▶ WHAT IS REQUIRED: Return the lines of the listing below exactly as they appear, beginning at the one with "BT3: 3V (plus" and stopping after the one with "C1: 1.5uF (plus"; do not include pictures.

▶ EXERCISE INPUT:
########################################

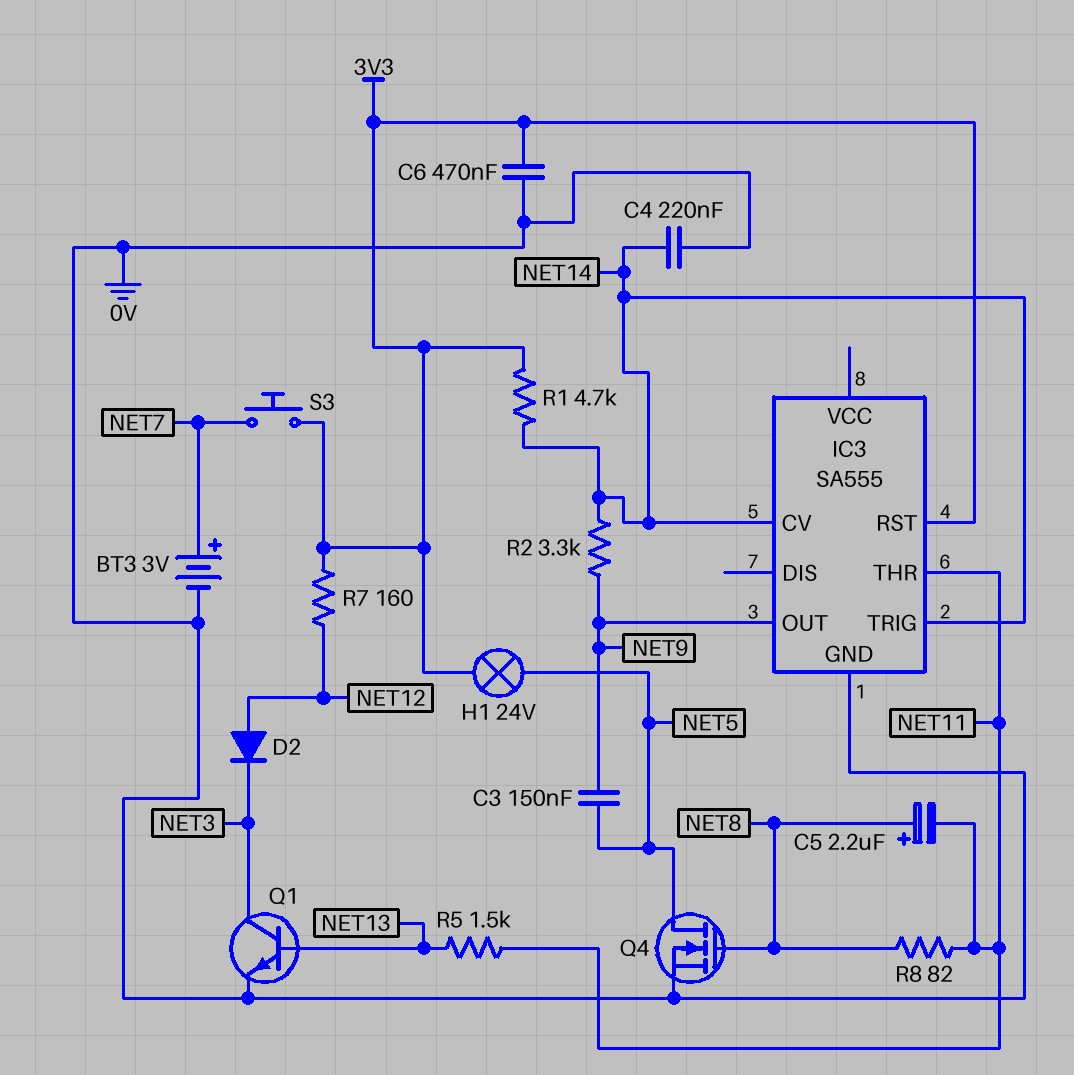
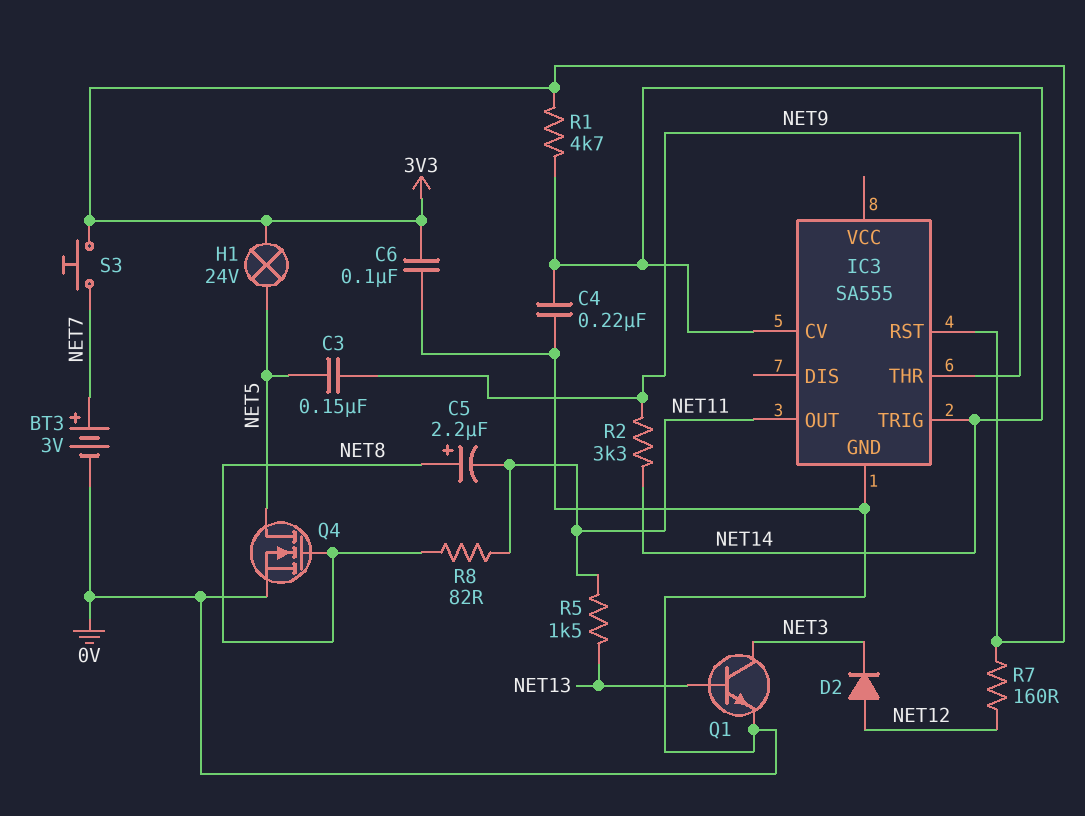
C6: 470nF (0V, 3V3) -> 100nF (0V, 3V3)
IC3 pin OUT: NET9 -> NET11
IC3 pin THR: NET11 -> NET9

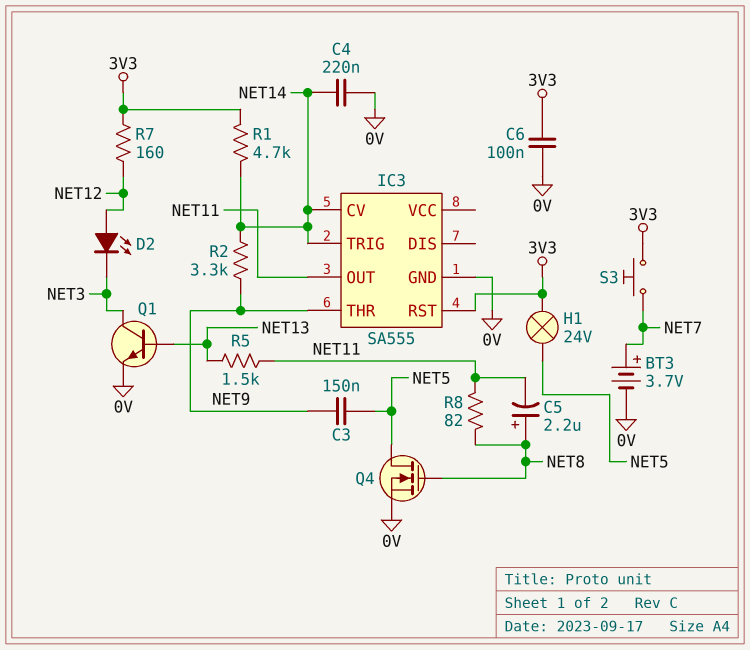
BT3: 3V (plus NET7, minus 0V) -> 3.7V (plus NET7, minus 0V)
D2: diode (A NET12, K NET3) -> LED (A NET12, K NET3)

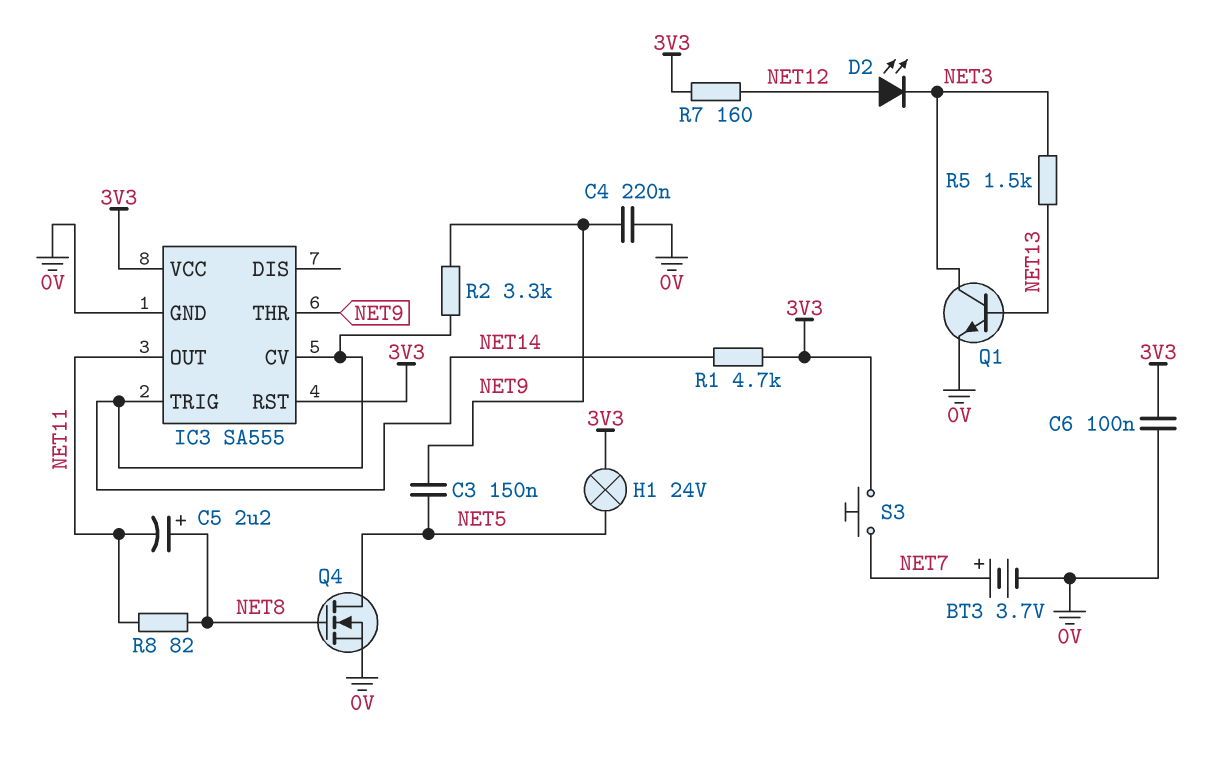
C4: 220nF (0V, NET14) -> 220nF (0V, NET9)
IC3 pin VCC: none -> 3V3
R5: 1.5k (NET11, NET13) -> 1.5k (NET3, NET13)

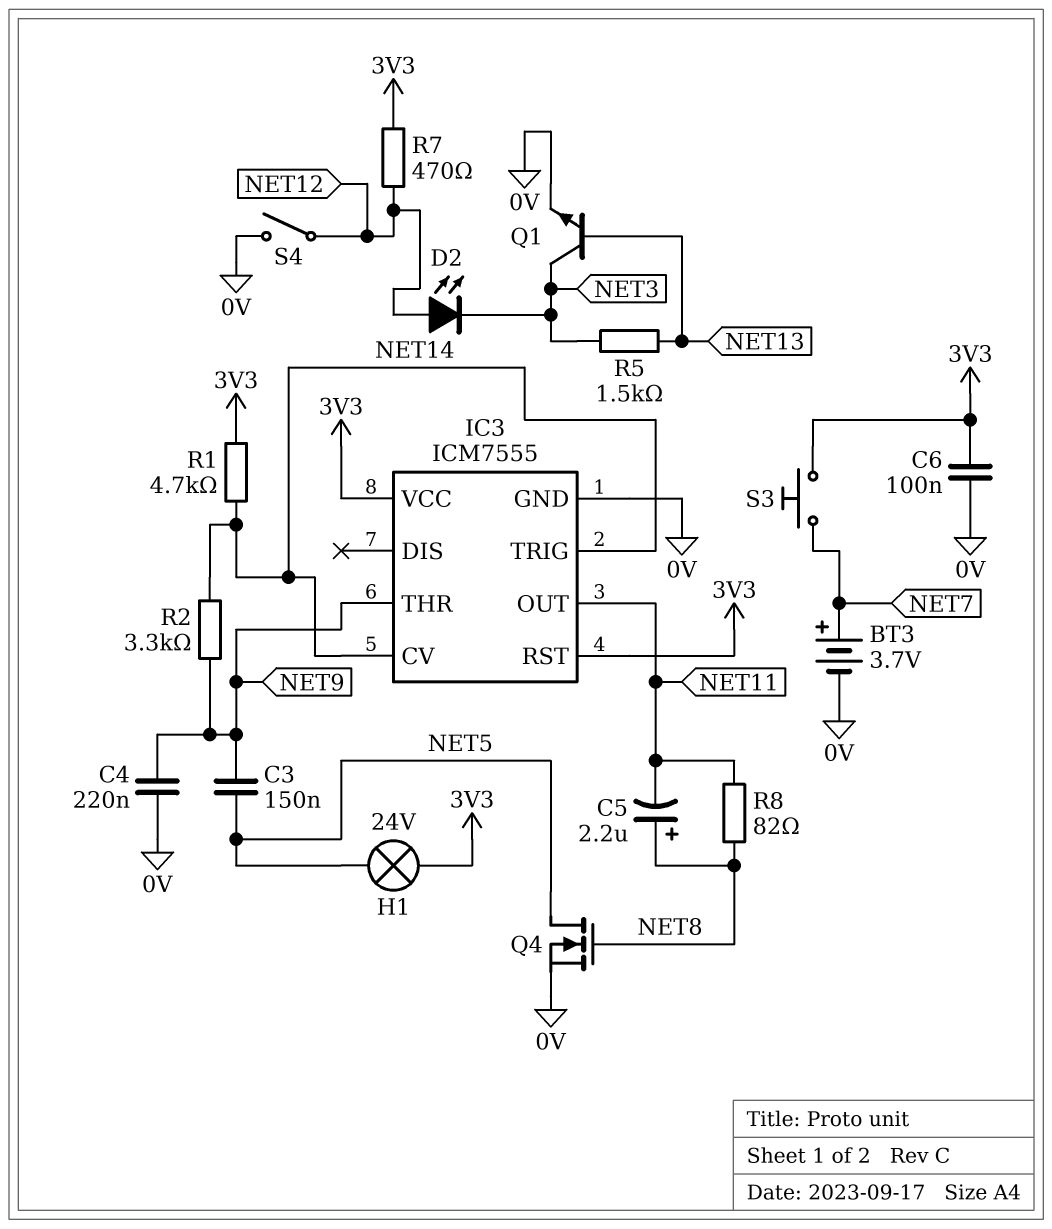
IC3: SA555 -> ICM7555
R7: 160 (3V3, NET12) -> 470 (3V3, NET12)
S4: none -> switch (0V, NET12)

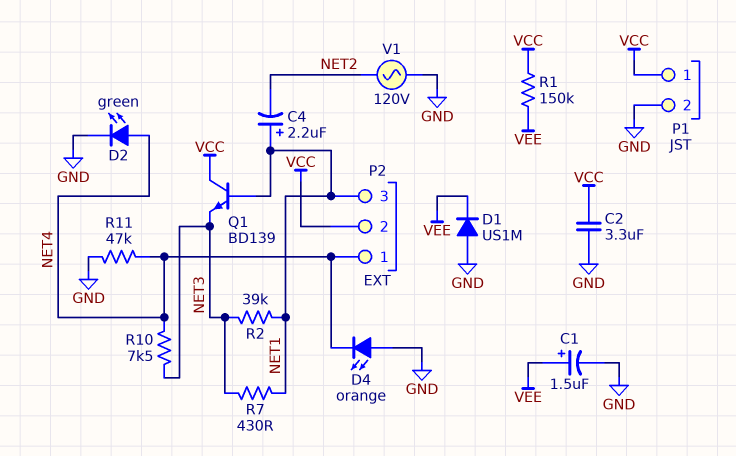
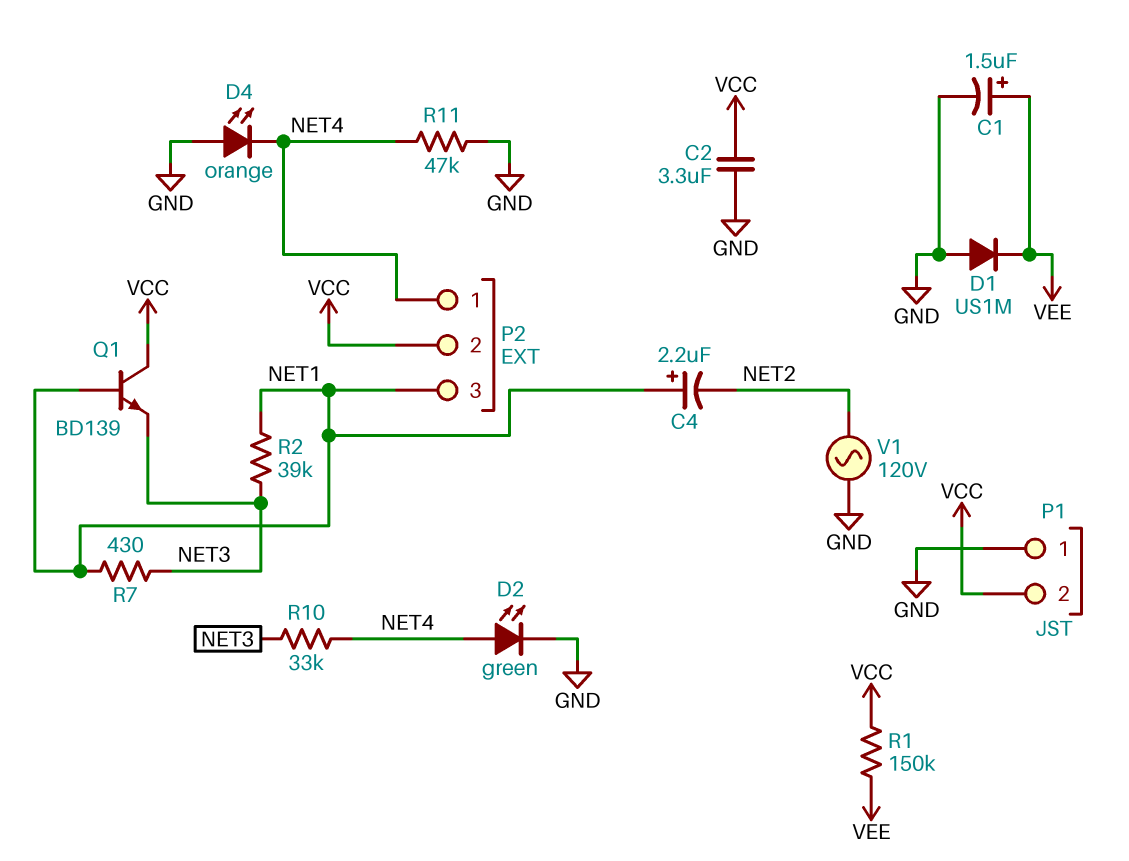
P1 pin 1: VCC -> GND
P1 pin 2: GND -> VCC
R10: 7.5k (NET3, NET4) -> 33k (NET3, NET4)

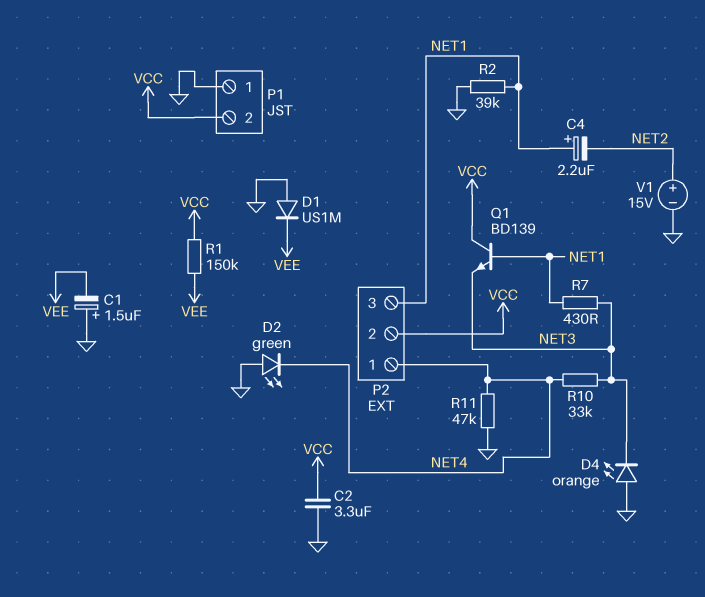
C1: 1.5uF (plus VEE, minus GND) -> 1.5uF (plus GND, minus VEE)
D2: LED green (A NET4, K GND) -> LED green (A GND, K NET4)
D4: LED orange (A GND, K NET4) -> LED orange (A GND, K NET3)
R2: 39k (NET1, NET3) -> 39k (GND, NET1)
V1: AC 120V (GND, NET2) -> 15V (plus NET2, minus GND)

########################################

▶ WRITTEN ANSWER:
BT3: 3V (plus NET7, minus 0V) -> 3.7V (plus NET7, minus 0V)
D2: diode (A NET12, K NET3) -> LED (A NET12, K NET3)

C4: 220nF (0V, NET14) -> 220nF (0V, NET9)
IC3 pin VCC: none -> 3V3
R5: 1.5k (NET11, NET13) -> 1.5k (NET3, NET13)

IC3: SA555 -> ICM7555
R7: 160 (3V3, NET12) -> 470 (3V3, NET12)
S4: none -> switch (0V, NET12)

P1 pin 1: VCC -> GND
P1 pin 2: GND -> VCC
R10: 7.5k (NET3, NET4) -> 33k (NET3, NET4)

C1: 1.5uF (plus VEE, minus GND) -> 1.5uF (plus GND, minus VEE)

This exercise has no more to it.